____ MATERIAL SUPPLIED
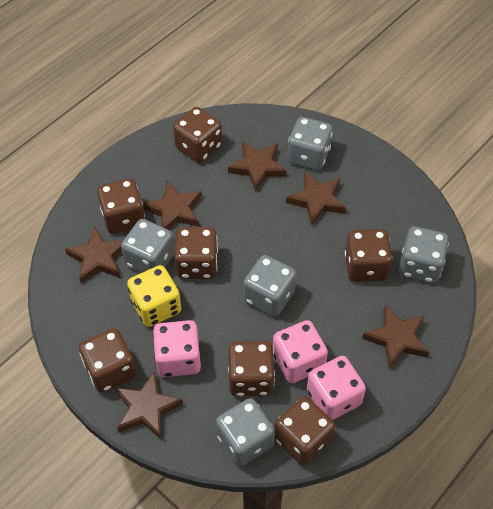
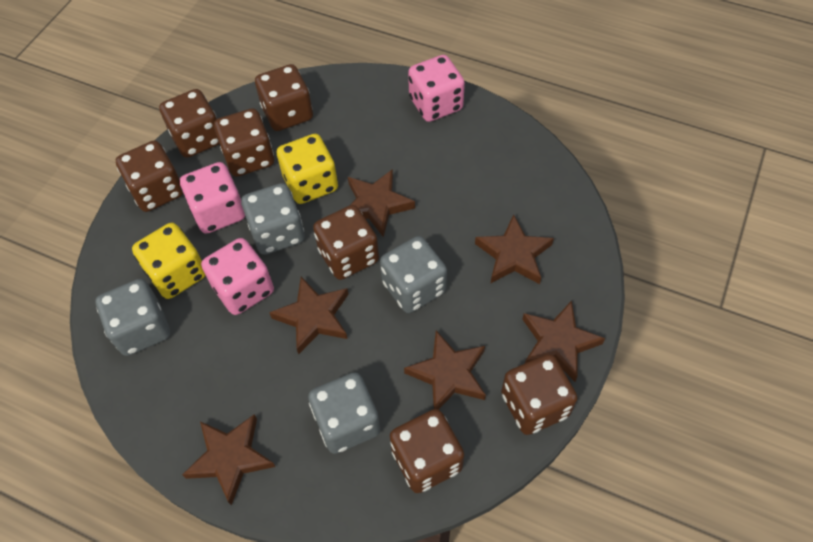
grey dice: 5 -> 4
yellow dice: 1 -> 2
________
____ MATERIAL SUPPLIED
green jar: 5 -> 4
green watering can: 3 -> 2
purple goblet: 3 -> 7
________
Please give an exact copy of the entries above, from the line with "green jar: 5 -> 4" down to the line with "purple goblet: 3 -> 7", inclusive, and nothing else.

— RESPONSE AREA —
green jar: 5 -> 4
green watering can: 3 -> 2
purple goblet: 3 -> 7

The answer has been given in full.